--- Exercise materials ---

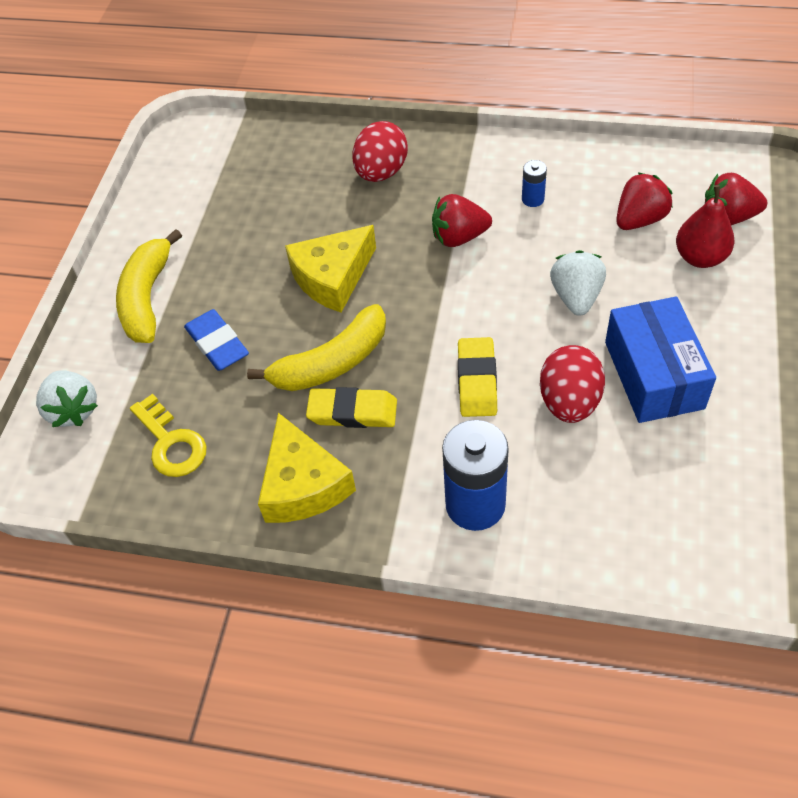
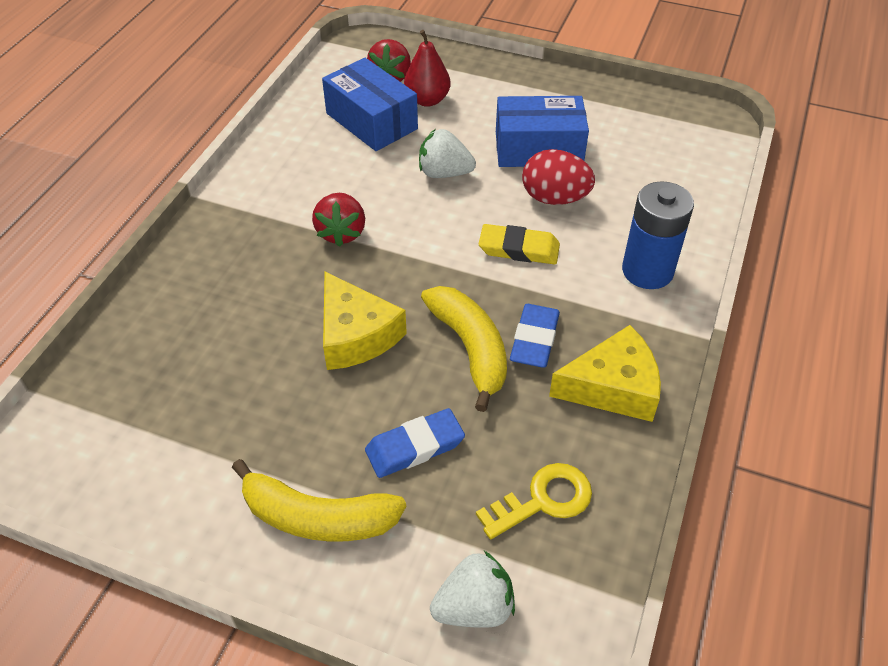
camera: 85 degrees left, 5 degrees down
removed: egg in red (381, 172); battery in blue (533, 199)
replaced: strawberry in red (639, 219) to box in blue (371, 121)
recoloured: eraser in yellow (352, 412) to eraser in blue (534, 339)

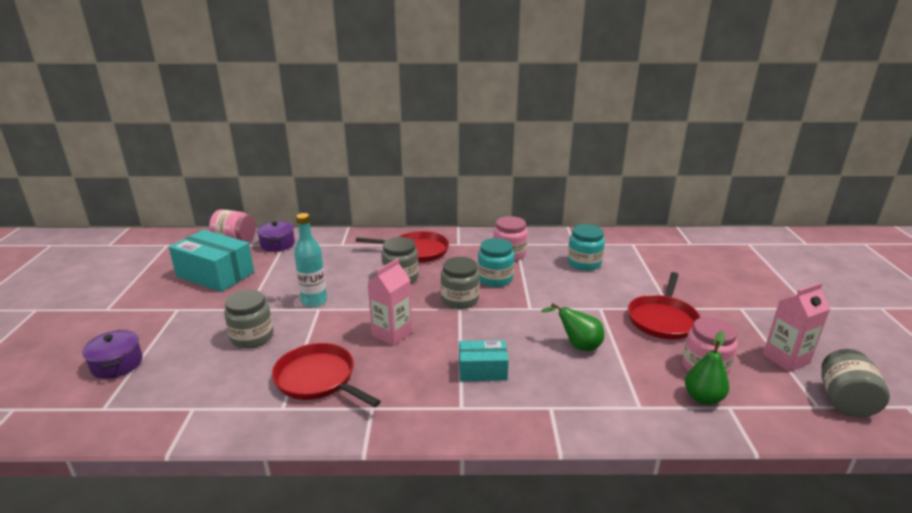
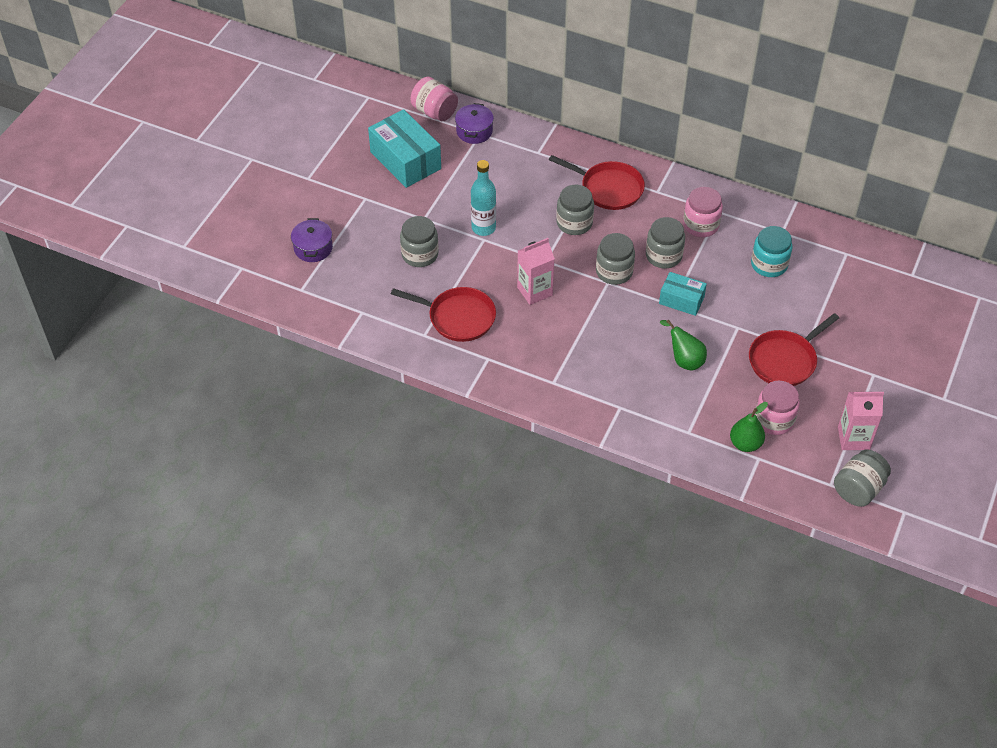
camera: 25 degrees right, 25 degrees up
moved: box in turquoise (482, 370) to (681, 300)
recoloured: jar in turquoise (495, 279) to jar in grey (663, 256)
turned: pan in red (318, 379) = (458, 317) 135 degrees clockwise

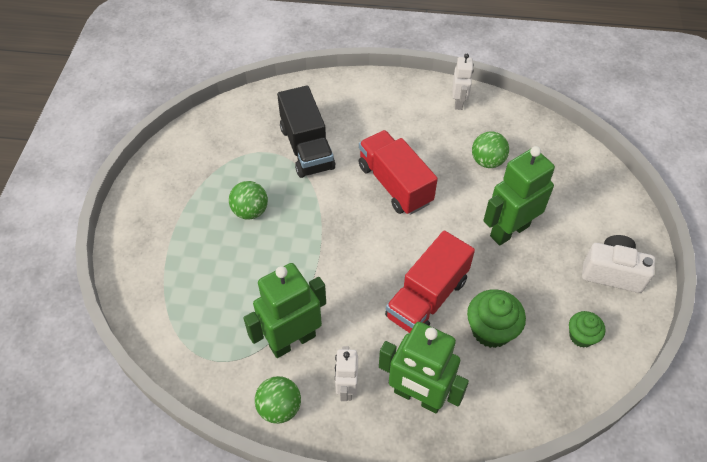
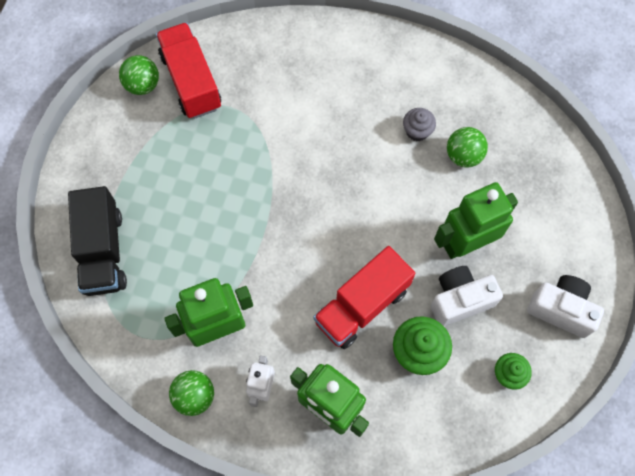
camera: 10 degrees right, 15 degrees up
removed: robot in white (458, 102)
added: cupcake in grey (417, 131); camera in white (460, 300)
moved: truck in black (306, 148) to (103, 251); truck in red (395, 184) to (191, 81); ball in green (250, 211) to (143, 85)

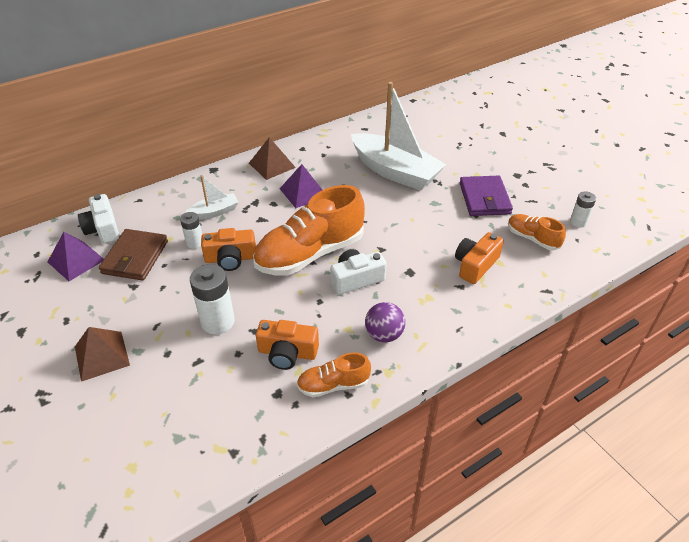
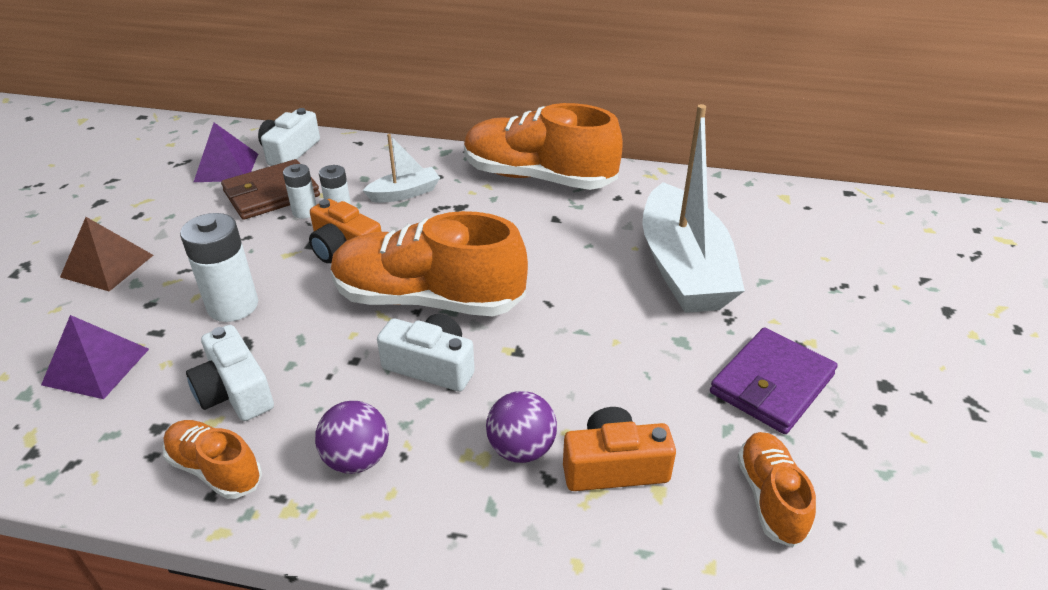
camera: 45 degrees right, 5 degrees down
added: ball in purple (521, 449)
moved: pyramid in purple (303, 192) to (96, 366); battery in white (578, 222) to (305, 212)
replaced: pyramid in brown (272, 165) to shoe in orange (538, 178)
recoloured: camera in orange (287, 353) to camera in white (235, 391)
turned: boat in white (214, 212) = (405, 193) 45 degrees counterclockwise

---

Problem to work on: Output exactly the lines from the first line of the records through the line containing "replaced: pyramid in". Leave out every picture.

Answer:
camera: 85 degrees left, 5 degrees down
removed: egg in red (381, 172); battery in blue (533, 199)
replaced: strawberry in red (639, 219) to box in blue (371, 121)
recoloured: eraser in yellow (352, 412) to eraser in blue (534, 339)

camera: 25 degrees right, 25 degrees up
moved: box in turquoise (482, 370) to (681, 300)
recoloured: jar in turquoise (495, 279) to jar in grey (663, 256)
turned: pan in red (318, 379) = (458, 317) 135 degrees clockwise

camera: 10 degrees right, 15 degrees up
removed: robot in white (458, 102)
added: cupcake in grey (417, 131); camera in white (460, 300)
moved: truck in black (306, 148) to (103, 251); truck in red (395, 184) to (191, 81); ball in green (250, 211) to (143, 85)

camera: 45 degrees right, 5 degrees down
added: ball in purple (521, 449)
moved: pyramid in purple (303, 192) to (96, 366); battery in white (578, 222) to (305, 212)
replaced: pyramid in brown (272, 165) to shoe in orange (538, 178)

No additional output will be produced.